— ASSIGNED TASK —
From the line containing "T1: PNP 2N3906" to the end of the records, print every line exactly, both ends included, and leave out the pictures.

— EXERCISE MATERIALS —
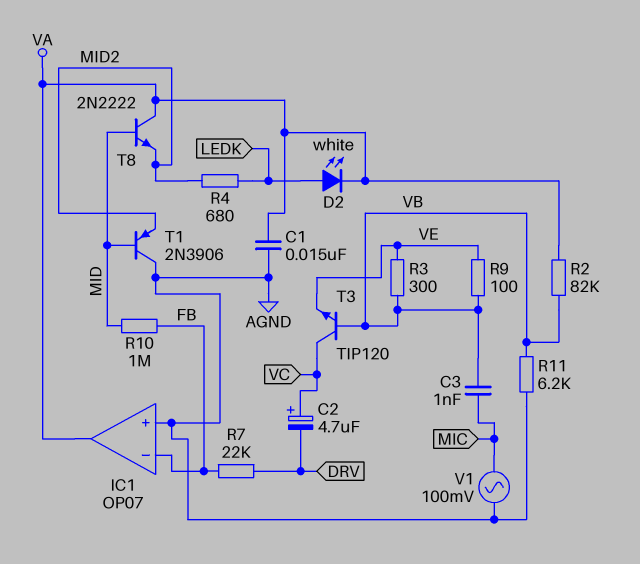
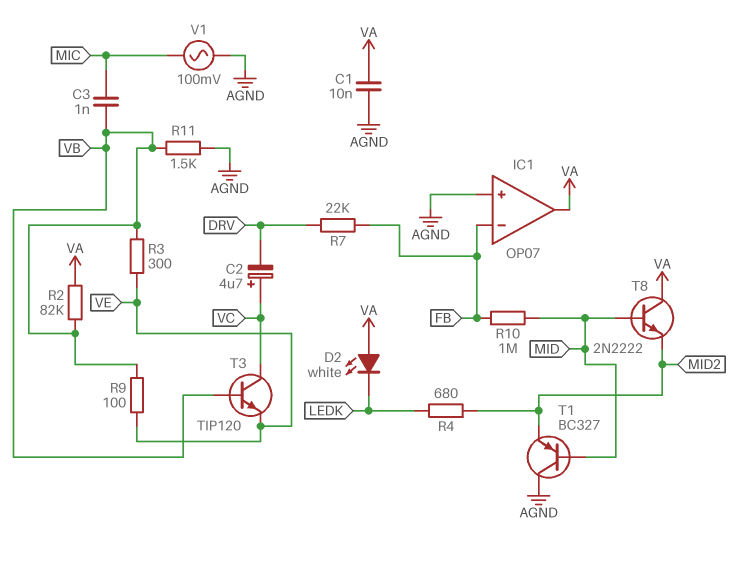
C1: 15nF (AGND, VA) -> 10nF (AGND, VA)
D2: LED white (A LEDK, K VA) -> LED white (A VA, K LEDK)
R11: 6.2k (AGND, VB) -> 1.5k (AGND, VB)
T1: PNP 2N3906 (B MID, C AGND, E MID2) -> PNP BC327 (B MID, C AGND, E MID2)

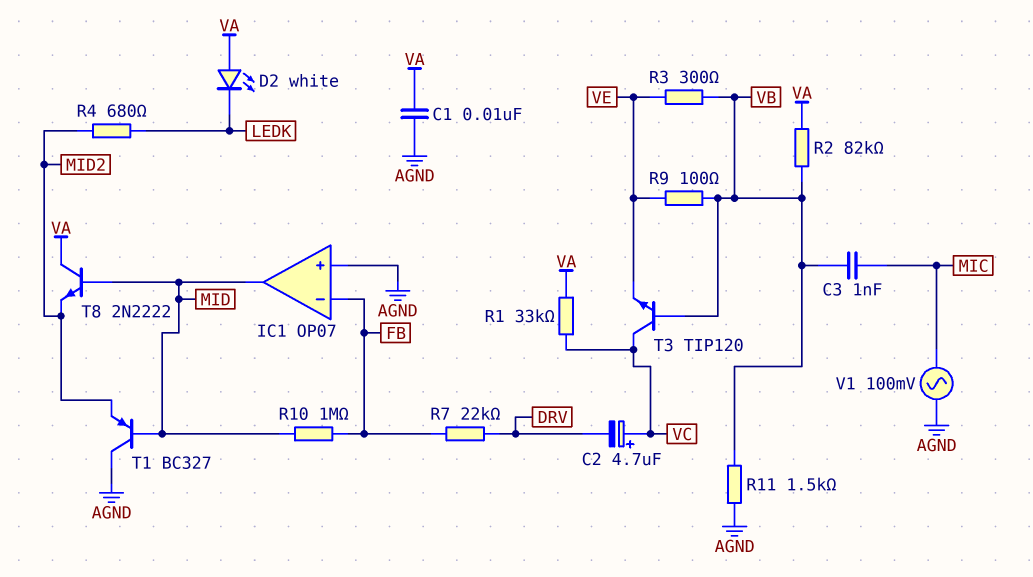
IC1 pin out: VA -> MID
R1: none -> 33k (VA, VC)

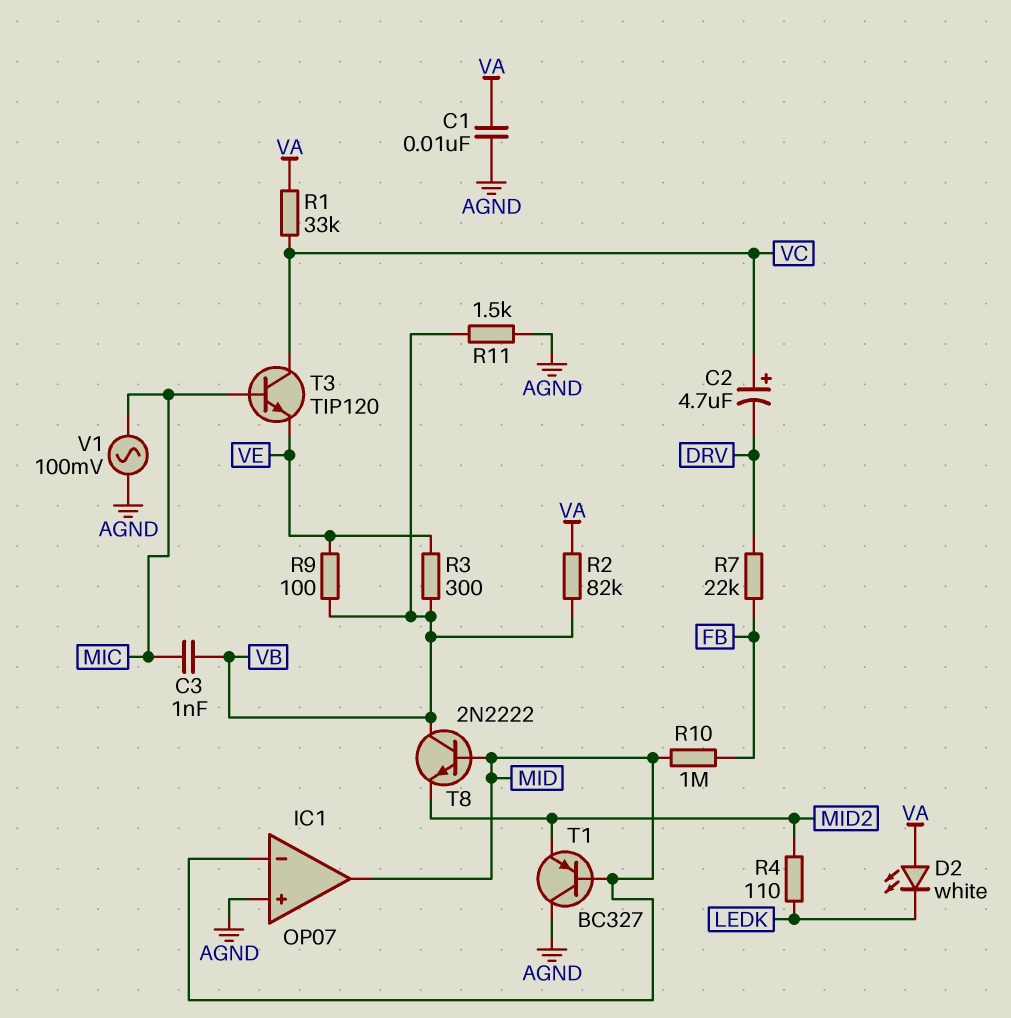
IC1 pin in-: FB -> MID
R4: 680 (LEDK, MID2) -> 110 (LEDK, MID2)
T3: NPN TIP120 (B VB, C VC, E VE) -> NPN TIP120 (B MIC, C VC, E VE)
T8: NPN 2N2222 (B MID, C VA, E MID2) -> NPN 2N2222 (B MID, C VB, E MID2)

— EXERCISE RESULT —
T1: PNP 2N3906 (B MID, C AGND, E MID2) -> PNP BC327 (B MID, C AGND, E MID2)

IC1 pin out: VA -> MID
R1: none -> 33k (VA, VC)

IC1 pin in-: FB -> MID
R4: 680 (LEDK, MID2) -> 110 (LEDK, MID2)
T3: NPN TIP120 (B VB, C VC, E VE) -> NPN TIP120 (B MIC, C VC, E VE)
T8: NPN 2N2222 (B MID, C VA, E MID2) -> NPN 2N2222 (B MID, C VB, E MID2)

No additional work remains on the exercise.